Problem details
Instruction for the entries that follow: retype exactly the lines from the line with "R2: 1.5k (SIG4, SIG7) -> 1.5k (GND, SIG2)" to the line with "R5: 18k (GND, SIG2) -> 18k (SIG4, SIG7)", both included, and omit all others.

Source data
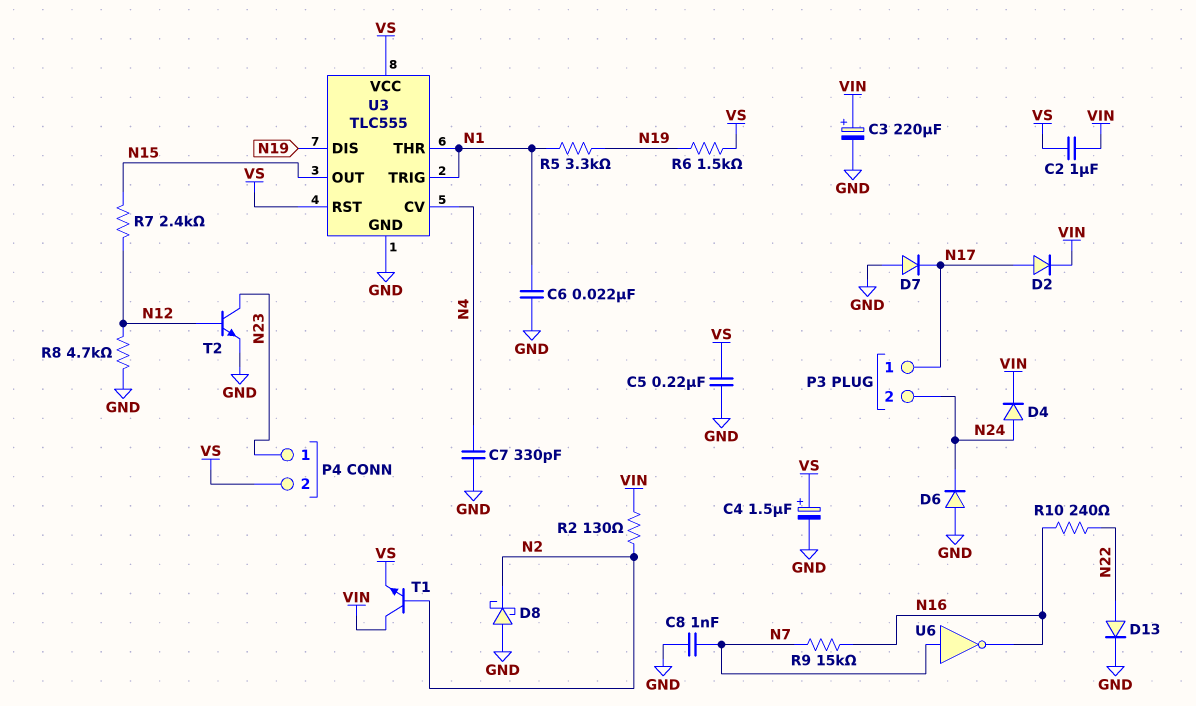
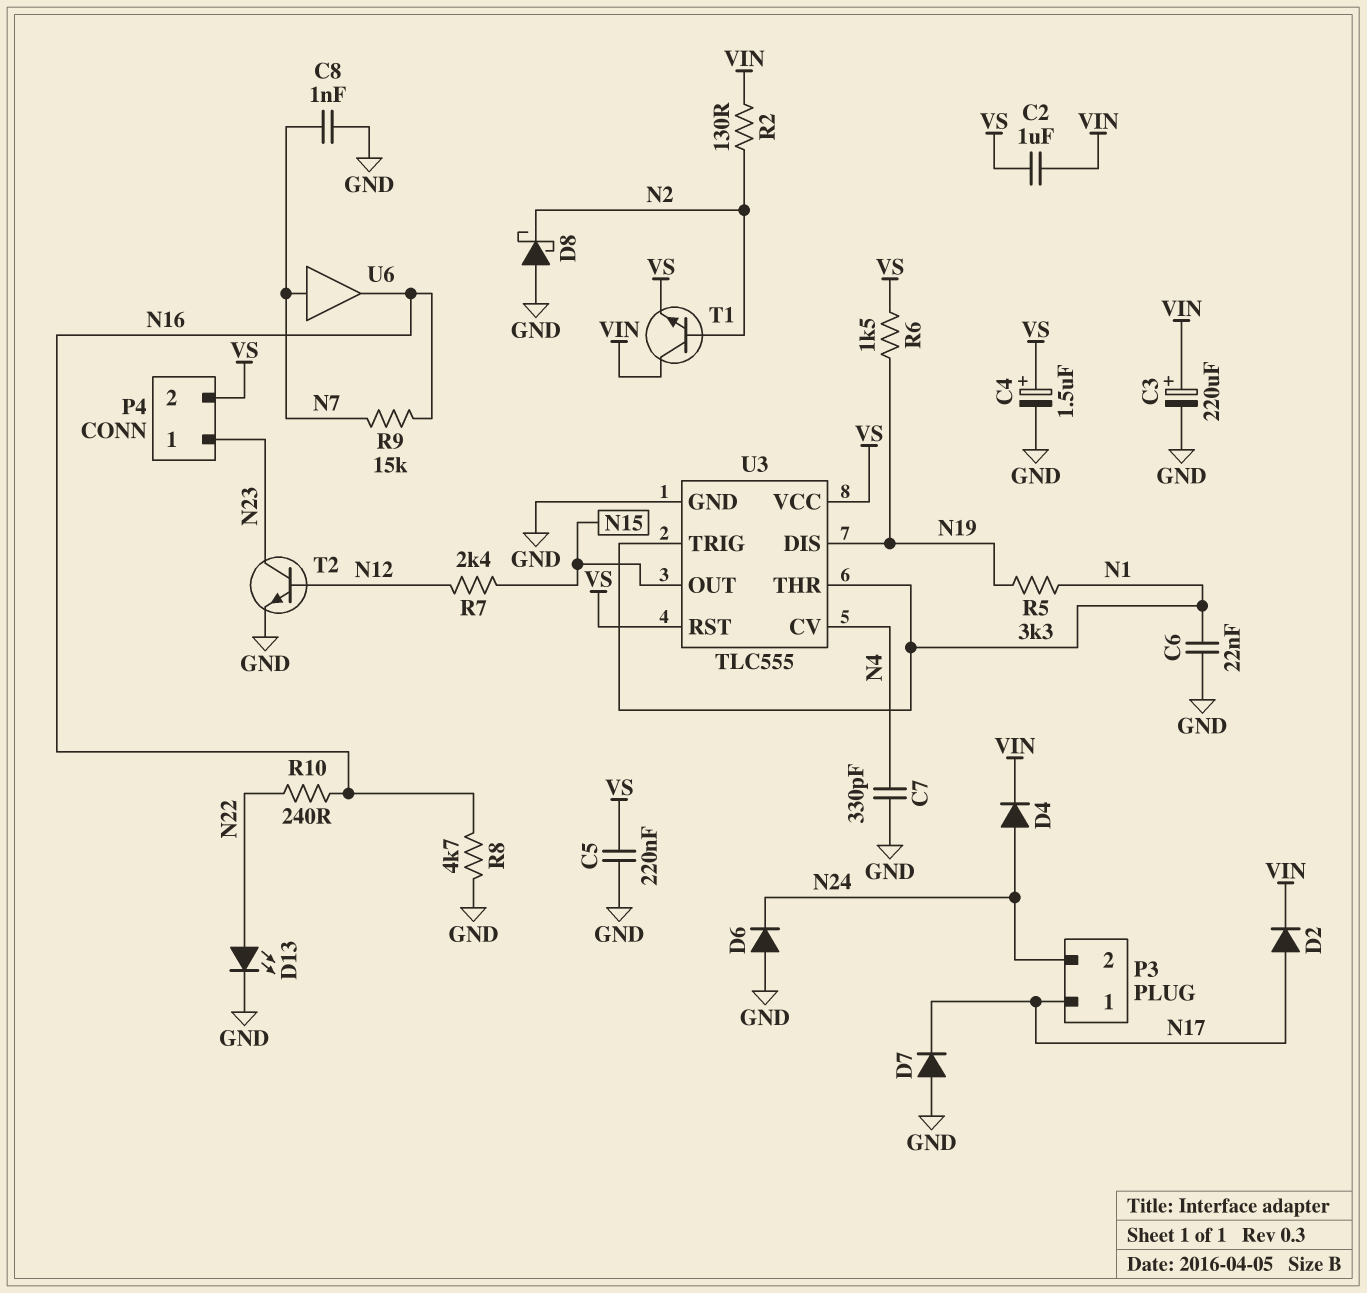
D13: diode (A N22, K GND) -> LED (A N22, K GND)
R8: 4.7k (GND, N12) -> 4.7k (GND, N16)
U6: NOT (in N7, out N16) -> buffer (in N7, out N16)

* * *

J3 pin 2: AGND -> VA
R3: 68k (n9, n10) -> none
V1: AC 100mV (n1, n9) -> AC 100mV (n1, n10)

* * *

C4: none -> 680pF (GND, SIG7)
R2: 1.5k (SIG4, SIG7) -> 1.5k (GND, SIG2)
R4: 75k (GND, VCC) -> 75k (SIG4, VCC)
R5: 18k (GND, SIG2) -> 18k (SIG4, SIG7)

Answer to this exercise
R2: 1.5k (SIG4, SIG7) -> 1.5k (GND, SIG2)
R4: 75k (GND, VCC) -> 75k (SIG4, VCC)
R5: 18k (GND, SIG2) -> 18k (SIG4, SIG7)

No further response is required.